╭─ Material shown

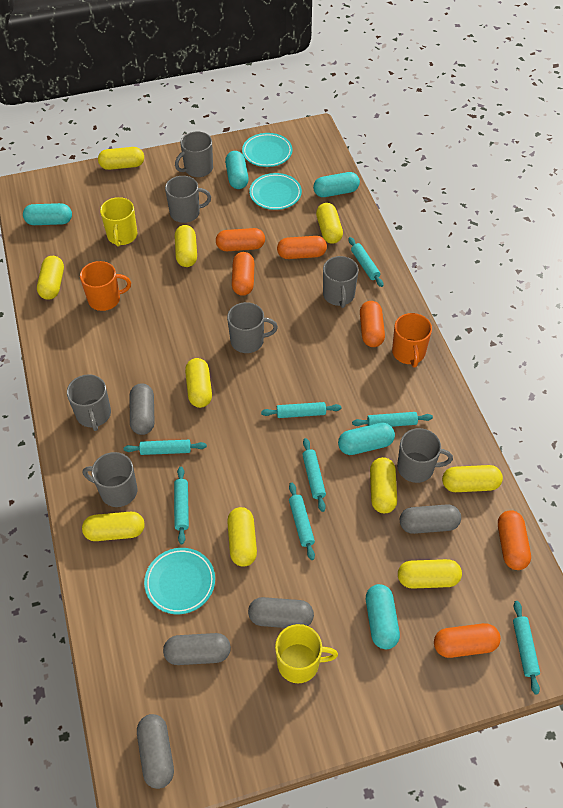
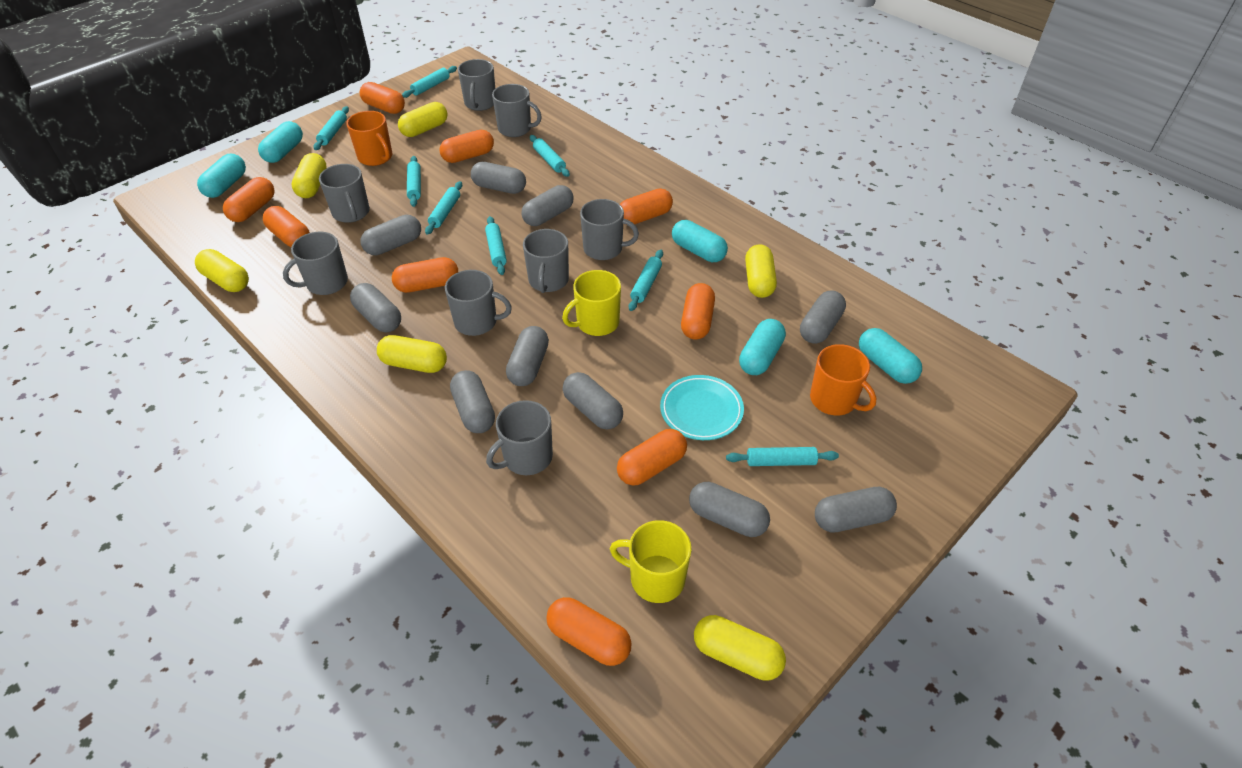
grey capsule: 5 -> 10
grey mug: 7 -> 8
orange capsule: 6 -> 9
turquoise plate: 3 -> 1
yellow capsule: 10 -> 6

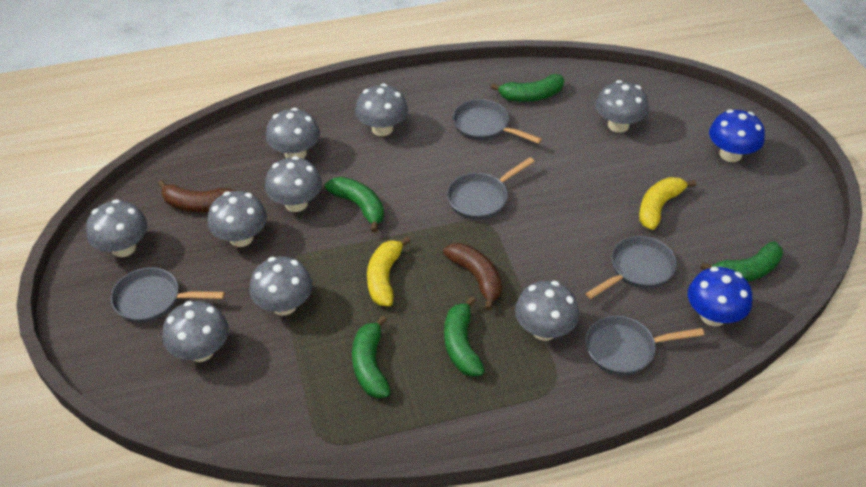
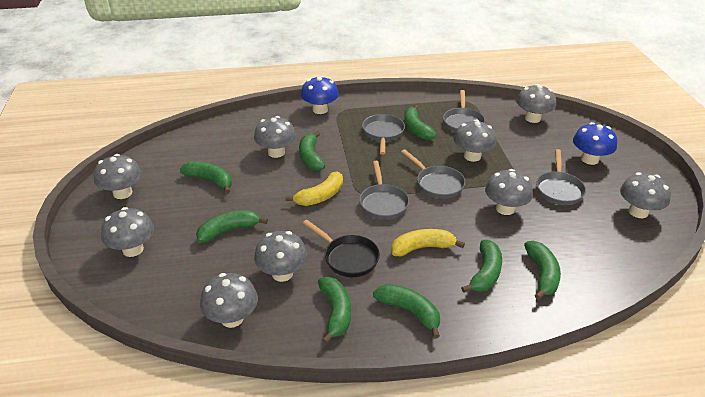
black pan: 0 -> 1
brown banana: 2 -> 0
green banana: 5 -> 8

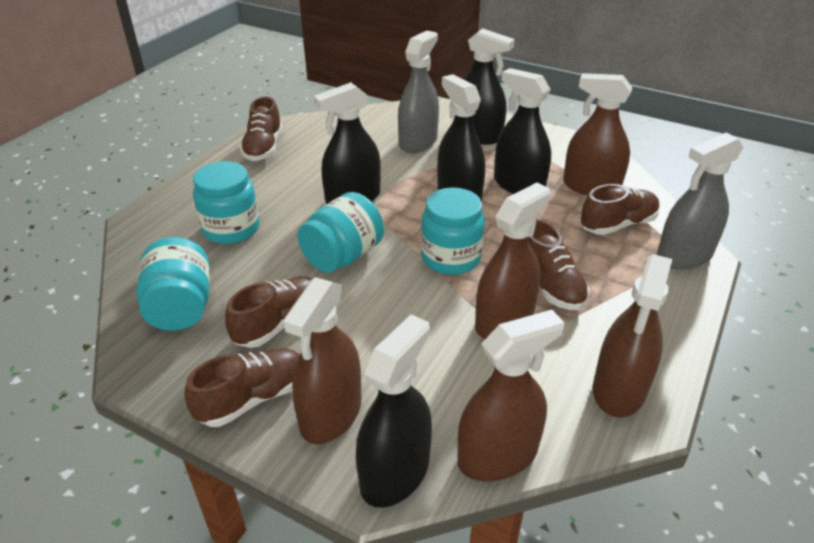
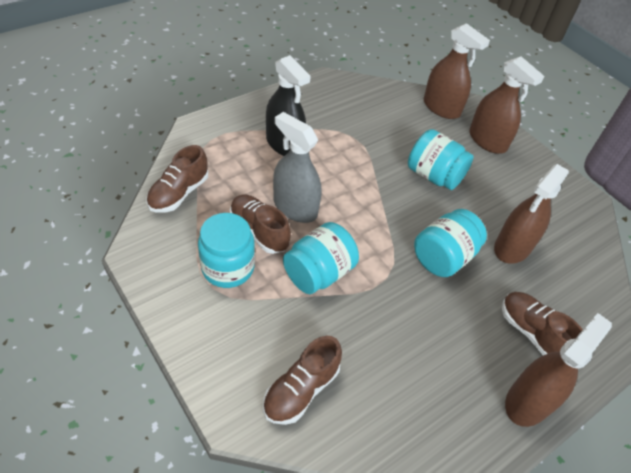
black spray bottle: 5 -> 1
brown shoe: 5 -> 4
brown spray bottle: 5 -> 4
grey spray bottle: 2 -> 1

╰─

» Problem
Beginning with the line that contains "brown banana: 2 -> 0", output every line down to the last line of the entries above exactly as written, apart from the pictures.

» Exercise result
brown banana: 2 -> 0
green banana: 5 -> 8

black spray bottle: 5 -> 1
brown shoe: 5 -> 4
brown spray bottle: 5 -> 4
grey spray bottle: 2 -> 1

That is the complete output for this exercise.